___ Extracted entries
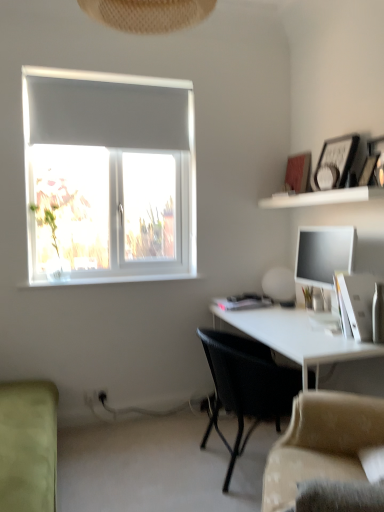
Identify the location of wooden picture frame at upper right. This screenshot has height=512, width=384. (335, 162).

Measure the distance between white glossy table lamp at upper right and camera.

white glossy table lamp at upper right and camera are 9.08 feet apart.

What is the approximate width of white glossy desk at lower right?

The width of white glossy desk at lower right is 24.57 inches.

Image resolution: width=384 pixels, height=512 pixels. Find the location of `white glossy desk at lower right`. white glossy desk at lower right is located at coordinates (296, 337).

In the scene shown: What is the approximate height of satin black monitor at right?

satin black monitor at right is 20.53 inches in height.

The image size is (384, 512). What do you see at coordinates (321, 443) in the screenshot? I see `beige fabric couch at lower right, which ranks as the 2th studio couch in left-to-right order` at bounding box center [321, 443].

Find the location of a particular element. The image size is (384, 512). light green fabric couch at lower left, which is the first studio couch from left to right is located at coordinates (28, 446).

Find the location of a particular element. This screenshot has height=512, width=384. wooden picture frame at upper right is located at coordinates (335, 162).

Does beige fabric couch at lower right, arranged as the first studio couch when viewed from the right, have a lesser width compared to satin black monitor at right?

No.

There is a satin black monitor at right. Where is `the 1st studio couch below it (from a real-world perspective)`? The image size is (384, 512). the 1st studio couch below it (from a real-world perspective) is located at coordinates (321, 443).

Does beige fabric couch at lower right, which ranks as the 2th studio couch in left-to-right order, turn towards satin black monitor at right?

No, beige fabric couch at lower right, which ranks as the 2th studio couch in left-to-right order, is not turned towards satin black monitor at right.

Considering the positions of objects beige fabric couch at lower right, arranged as the first studio couch when viewed from the right, and satin black monitor at right in the image provided, who is behind, beige fabric couch at lower right, arranged as the first studio couch when viewed from the right, or satin black monitor at right?

satin black monitor at right is further away from the camera.

Is black woven chair at center to the left of white glossy shelf at upper right from the viewer's perspective?

Indeed, black woven chair at center is positioned on the left side of white glossy shelf at upper right.

From a real-world perspective, is black woven chair at center over white glossy shelf at upper right?

Actually, black woven chair at center is physically below white glossy shelf at upper right in the real world.

From the image's perspective, does black woven chair at center appear lower than white glossy shelf at upper right?

Yes.

From a real-world perspective, who is located lower, wooden picture frame at upper right or white glossy table lamp at upper right?

white glossy table lamp at upper right.

Considering the sizes of objects wooden picture frame at upper right and white glossy table lamp at upper right in the image provided, who is taller, wooden picture frame at upper right or white glossy table lamp at upper right?

wooden picture frame at upper right.

From the picture: Is wooden picture frame at upper right positioned far away from white glossy table lamp at upper right?

wooden picture frame at upper right is near white glossy table lamp at upper right, not far away.

Is white glossy shelf at upper right not close to white glossy desk at lower right?

They are positioned close to each other.

Considering the points (361, 200) and (351, 341), which point is behind, point (361, 200) or point (351, 341)?

The point (361, 200) is farther.

Does white glossy shelf at upper right have a greater height compared to white glossy desk at lower right?

In fact, white glossy shelf at upper right may be shorter than white glossy desk at lower right.

Is white glossy shelf at upper right facing away from white glossy desk at lower right?

No, white glossy desk at lower right is not at the back of white glossy shelf at upper right.

Is light green fabric couch at lower left, which is the 2th studio couch in right-to-left order, inside or outside of white glossy table lamp at upper right?

light green fabric couch at lower left, which is the 2th studio couch in right-to-left order, cannot be found inside white glossy table lamp at upper right.

How many degrees apart are the facing directions of light green fabric couch at lower left, which is the first studio couch from left to right, and white glossy table lamp at upper right?

The angle between the facing direction of light green fabric couch at lower left, which is the first studio couch from left to right, and the facing direction of white glossy table lamp at upper right is 179 degrees.

From a real-world perspective, is light green fabric couch at lower left, which is the first studio couch from left to right, over white glossy table lamp at upper right?

Actually, light green fabric couch at lower left, which is the first studio couch from left to right, is physically below white glossy table lamp at upper right in the real world.

Is light green fabric couch at lower left, which is the 2th studio couch in right-to-left order, turned away from white glossy table lamp at upper right?

No.

Identify the location of chair that appears behind the beige fabric couch at lower right, which ranks as the 2th studio couch in left-to-right order. (246, 386).

Who is more distant, black woven chair at center or beige fabric couch at lower right, which ranks as the 2th studio couch in left-to-right order?

black woven chair at center is behind.

Who is bigger, black woven chair at center or beige fabric couch at lower right, which ranks as the 2th studio couch in left-to-right order?

black woven chair at center.

Is black woven chair at center with beige fabric couch at lower right, arranged as the first studio couch when viewed from the right?

black woven chair at center is not next to beige fabric couch at lower right, arranged as the first studio couch when viewed from the right, and they're not touching.

Based on the photo, is wooden picture frame at upper right not inside black woven chair at center?

wooden picture frame at upper right is positioned outside black woven chair at center.

Is point (348, 157) behind point (230, 391)?

Yes, point (348, 157) is farther from viewer.

Is wooden picture frame at upper right at the right side of black woven chair at center?

Yes.

From the image's perspective, is wooden picture frame at upper right above black woven chair at center?

Indeed, from the image's perspective, wooden picture frame at upper right is shown above black woven chair at center.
______
#### [Try it]
Copy all of the data above word for word, but leave the pictures out.

#### [Response below]
Identify the location of wooden picture frame at upper right. This screenshot has height=512, width=384. (335, 162).

Measure the distance between white glossy table lamp at upper right and camera.

white glossy table lamp at upper right and camera are 9.08 feet apart.

What is the approximate width of white glossy desk at lower right?

The width of white glossy desk at lower right is 24.57 inches.

Image resolution: width=384 pixels, height=512 pixels. Find the location of `white glossy desk at lower right`. white glossy desk at lower right is located at coordinates (296, 337).

In the scene shown: What is the approximate height of satin black monitor at right?

satin black monitor at right is 20.53 inches in height.

The image size is (384, 512). What do you see at coordinates (321, 443) in the screenshot? I see `beige fabric couch at lower right, which ranks as the 2th studio couch in left-to-right order` at bounding box center [321, 443].

Find the location of a particular element. The image size is (384, 512). light green fabric couch at lower left, which is the first studio couch from left to right is located at coordinates (28, 446).

Find the location of a particular element. This screenshot has height=512, width=384. wooden picture frame at upper right is located at coordinates (335, 162).

Does beige fabric couch at lower right, arranged as the first studio couch when viewed from the right, have a lesser width compared to satin black monitor at right?

No.

There is a satin black monitor at right. Where is `the 1st studio couch below it (from a real-world perspective)`? The image size is (384, 512). the 1st studio couch below it (from a real-world perspective) is located at coordinates (321, 443).

Does beige fabric couch at lower right, which ranks as the 2th studio couch in left-to-right order, turn towards satin black monitor at right?

No, beige fabric couch at lower right, which ranks as the 2th studio couch in left-to-right order, is not turned towards satin black monitor at right.

Considering the positions of objects beige fabric couch at lower right, arranged as the first studio couch when viewed from the right, and satin black monitor at right in the image provided, who is behind, beige fabric couch at lower right, arranged as the first studio couch when viewed from the right, or satin black monitor at right?

satin black monitor at right is further away from the camera.

Is black woven chair at center to the left of white glossy shelf at upper right from the viewer's perspective?

Indeed, black woven chair at center is positioned on the left side of white glossy shelf at upper right.

From a real-world perspective, is black woven chair at center over white glossy shelf at upper right?

Actually, black woven chair at center is physically below white glossy shelf at upper right in the real world.

From the image's perspective, does black woven chair at center appear lower than white glossy shelf at upper right?

Yes.

From a real-world perspective, who is located lower, wooden picture frame at upper right or white glossy table lamp at upper right?

white glossy table lamp at upper right.

Considering the sizes of objects wooden picture frame at upper right and white glossy table lamp at upper right in the image provided, who is taller, wooden picture frame at upper right or white glossy table lamp at upper right?

wooden picture frame at upper right.

From the picture: Is wooden picture frame at upper right positioned far away from white glossy table lamp at upper right?

wooden picture frame at upper right is near white glossy table lamp at upper right, not far away.

Is white glossy shelf at upper right not close to white glossy desk at lower right?

They are positioned close to each other.

Considering the points (361, 200) and (351, 341), which point is behind, point (361, 200) or point (351, 341)?

The point (361, 200) is farther.

Does white glossy shelf at upper right have a greater height compared to white glossy desk at lower right?

In fact, white glossy shelf at upper right may be shorter than white glossy desk at lower right.

Is white glossy shelf at upper right facing away from white glossy desk at lower right?

No, white glossy desk at lower right is not at the back of white glossy shelf at upper right.

Is light green fabric couch at lower left, which is the 2th studio couch in right-to-left order, inside or outside of white glossy table lamp at upper right?

light green fabric couch at lower left, which is the 2th studio couch in right-to-left order, cannot be found inside white glossy table lamp at upper right.

How many degrees apart are the facing directions of light green fabric couch at lower left, which is the first studio couch from left to right, and white glossy table lamp at upper right?

The angle between the facing direction of light green fabric couch at lower left, which is the first studio couch from left to right, and the facing direction of white glossy table lamp at upper right is 179 degrees.

From a real-world perspective, is light green fabric couch at lower left, which is the first studio couch from left to right, over white glossy table lamp at upper right?

Actually, light green fabric couch at lower left, which is the first studio couch from left to right, is physically below white glossy table lamp at upper right in the real world.

Is light green fabric couch at lower left, which is the 2th studio couch in right-to-left order, turned away from white glossy table lamp at upper right?

No.

Identify the location of chair that appears behind the beige fabric couch at lower right, which ranks as the 2th studio couch in left-to-right order. (246, 386).

Who is more distant, black woven chair at center or beige fabric couch at lower right, which ranks as the 2th studio couch in left-to-right order?

black woven chair at center is behind.

Who is bigger, black woven chair at center or beige fabric couch at lower right, which ranks as the 2th studio couch in left-to-right order?

black woven chair at center.

Is black woven chair at center with beige fabric couch at lower right, arranged as the first studio couch when viewed from the right?

black woven chair at center is not next to beige fabric couch at lower right, arranged as the first studio couch when viewed from the right, and they're not touching.

Based on the photo, is wooden picture frame at upper right not inside black woven chair at center?

wooden picture frame at upper right is positioned outside black woven chair at center.

Is point (348, 157) behind point (230, 391)?

Yes, point (348, 157) is farther from viewer.

Is wooden picture frame at upper right at the right side of black woven chair at center?

Yes.

From the image's perspective, is wooden picture frame at upper right above black woven chair at center?

Indeed, from the image's perspective, wooden picture frame at upper right is shown above black woven chair at center.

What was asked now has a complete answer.